(EXERCISE INPUT)
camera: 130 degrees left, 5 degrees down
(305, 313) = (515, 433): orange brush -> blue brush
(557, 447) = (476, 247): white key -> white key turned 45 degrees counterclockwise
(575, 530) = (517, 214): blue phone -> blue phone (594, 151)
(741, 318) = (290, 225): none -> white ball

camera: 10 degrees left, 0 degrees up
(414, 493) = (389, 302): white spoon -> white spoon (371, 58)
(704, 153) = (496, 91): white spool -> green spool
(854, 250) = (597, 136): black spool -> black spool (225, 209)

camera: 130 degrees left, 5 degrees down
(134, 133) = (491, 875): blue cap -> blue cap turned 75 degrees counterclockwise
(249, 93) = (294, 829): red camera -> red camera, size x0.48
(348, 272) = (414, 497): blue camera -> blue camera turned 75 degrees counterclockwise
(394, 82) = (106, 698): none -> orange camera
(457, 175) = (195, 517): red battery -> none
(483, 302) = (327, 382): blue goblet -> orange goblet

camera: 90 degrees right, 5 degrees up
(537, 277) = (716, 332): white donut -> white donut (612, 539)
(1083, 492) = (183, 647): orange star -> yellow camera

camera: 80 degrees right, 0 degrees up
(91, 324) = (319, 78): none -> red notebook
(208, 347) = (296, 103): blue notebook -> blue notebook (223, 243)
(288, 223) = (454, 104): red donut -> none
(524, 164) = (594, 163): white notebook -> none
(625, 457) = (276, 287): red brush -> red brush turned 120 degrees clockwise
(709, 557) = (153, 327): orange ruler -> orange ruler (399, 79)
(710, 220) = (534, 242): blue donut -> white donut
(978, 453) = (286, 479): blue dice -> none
(End EXERCISE INPUT)
◆ **ACTIVITY**
What you return must be an exact retyping of the lines above starting at the line with "(741, 318) = (290, 225): none -> white ball" and ending at the line with "(483, 302) = (327, 382): blue", and nothing besides.

◆ **SOLUTION BELOW**
(741, 318) = (290, 225): none -> white ball

camera: 10 degrees left, 0 degrees up
(414, 493) = (389, 302): white spoon -> white spoon (371, 58)
(704, 153) = (496, 91): white spool -> green spool
(854, 250) = (597, 136): black spool -> black spool (225, 209)

camera: 130 degrees left, 5 degrees down
(134, 133) = (491, 875): blue cap -> blue cap turned 75 degrees counterclockwise
(249, 93) = (294, 829): red camera -> red camera, size x0.48
(348, 272) = (414, 497): blue camera -> blue camera turned 75 degrees counterclockwise
(394, 82) = (106, 698): none -> orange camera
(457, 175) = (195, 517): red battery -> none
(483, 302) = (327, 382): blue goblet -> orange goblet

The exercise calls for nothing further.